--- How to complete this task ---
Would you transcribe each entry that follows word for word, minus the images?

--- Given information ---
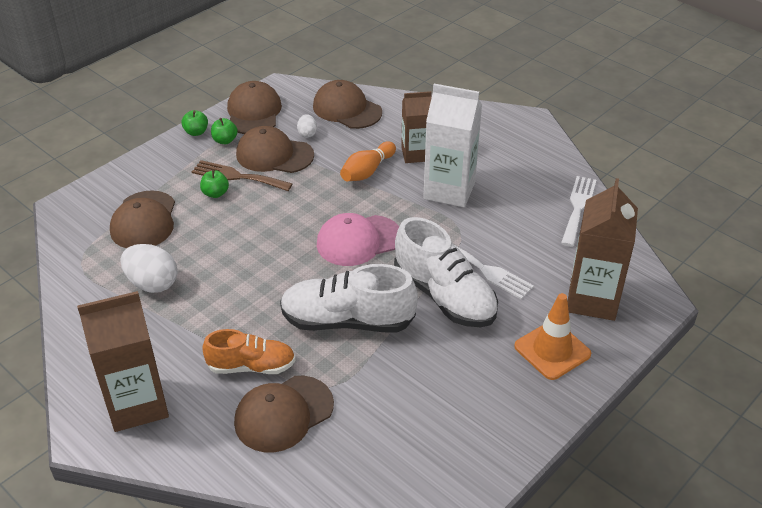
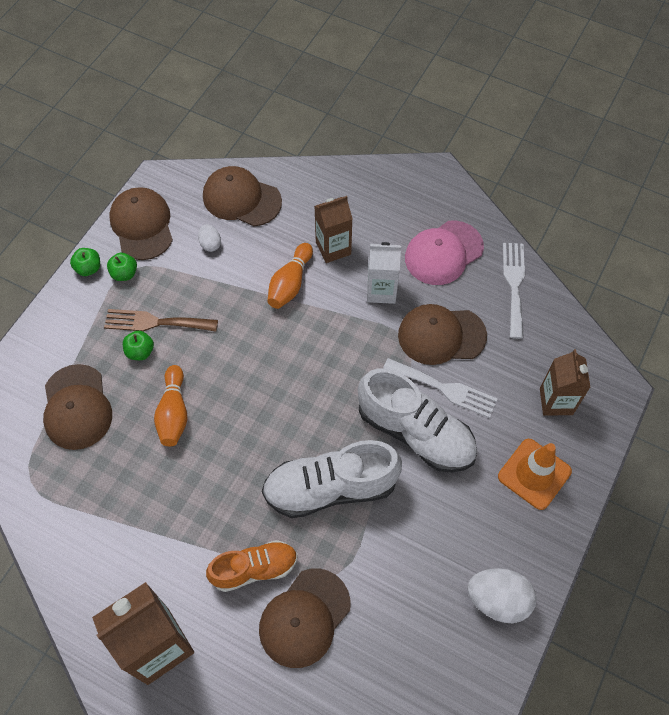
camera: 15 degrees left, 20 degrees up
(152, 283) = (117, 490): white egg -> white egg (497, 600)
(226, 240) = (174, 413): none -> orange bowling pin
(274, 155) = (185, 282): brown cap -> brown cap (441, 335)
(358, 241) = (310, 381): pink cap -> pink cap (443, 253)
(449, 190) = (381, 291): white carton -> white carton, size x0.63
(592, 299) = (556, 401): brown carton -> brown carton, size x0.63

--- Answer to this problem ---
camera: 15 degrees left, 20 degrees up
(152, 283) = (117, 490): white egg -> white egg (497, 600)
(226, 240) = (174, 413): none -> orange bowling pin
(274, 155) = (185, 282): brown cap -> brown cap (441, 335)
(358, 241) = (310, 381): pink cap -> pink cap (443, 253)
(449, 190) = (381, 291): white carton -> white carton, size x0.63
(592, 299) = (556, 401): brown carton -> brown carton, size x0.63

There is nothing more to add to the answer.